→ **Instructions for the task**: Copy every line of the listing below word for word, leaving out the pictures.

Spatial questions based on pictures

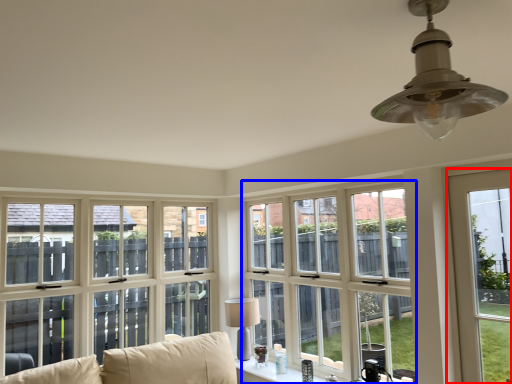
Question: Which point is closer to the camera, window (highlighted by a red box) or window (highlighted by a blue box)?

Choices:
 (A) window
 (B) window

Answer: (A)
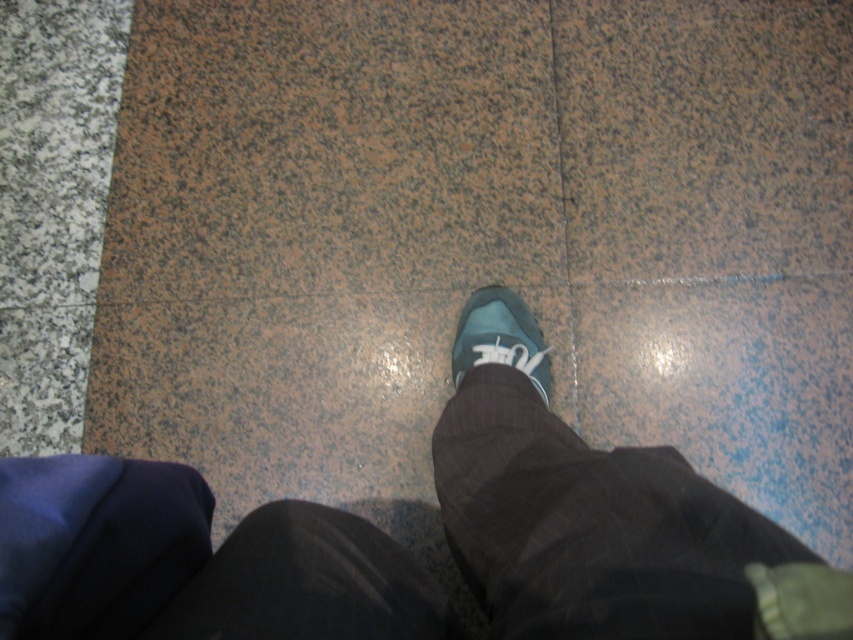
Question: Does matte blue shoe at center appear under matte blue sneaker at center?

Choices:
 (A) yes
 (B) no

Answer: (A)

Question: Which object is farther from the camera taking this photo?

Choices:
 (A) matte blue sneaker at center
 (B) matte blue shoe at center

Answer: (A)

Question: From the image, what is the correct spatial relationship of matte blue shoe at center in relation to matte blue sneaker at center?

Choices:
 (A) right
 (B) left

Answer: (B)

Question: Can you confirm if matte blue shoe at center is smaller than matte blue sneaker at center?

Choices:
 (A) no
 (B) yes

Answer: (A)

Question: Among these objects, which one is farthest from the camera?

Choices:
 (A) matte blue shoe at center
 (B) matte blue sneaker at center

Answer: (B)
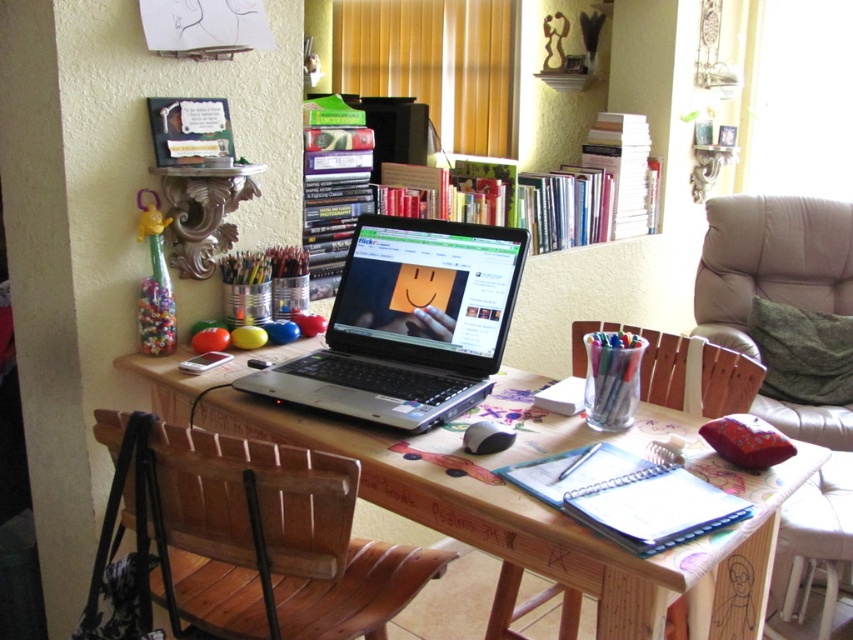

→ **Complete response**:
Question: Which point is closer to the camera, window (highlighted by a red box) or window (highlighted by a blue box)?

Choices:
 (A) window
 (B) window

Answer: (A)
Question: Does matte blue shoe at center appear under matte blue sneaker at center?

Choices:
 (A) yes
 (B) no

Answer: (A)

Question: Which object is farther from the camera taking this photo?

Choices:
 (A) matte blue sneaker at center
 (B) matte blue shoe at center

Answer: (A)

Question: From the image, what is the correct spatial relationship of matte blue shoe at center in relation to matte blue sneaker at center?

Choices:
 (A) right
 (B) left

Answer: (B)

Question: Can you confirm if matte blue shoe at center is smaller than matte blue sneaker at center?

Choices:
 (A) no
 (B) yes

Answer: (A)

Question: Among these objects, which one is farthest from the camera?

Choices:
 (A) matte blue shoe at center
 (B) matte blue sneaker at center

Answer: (B)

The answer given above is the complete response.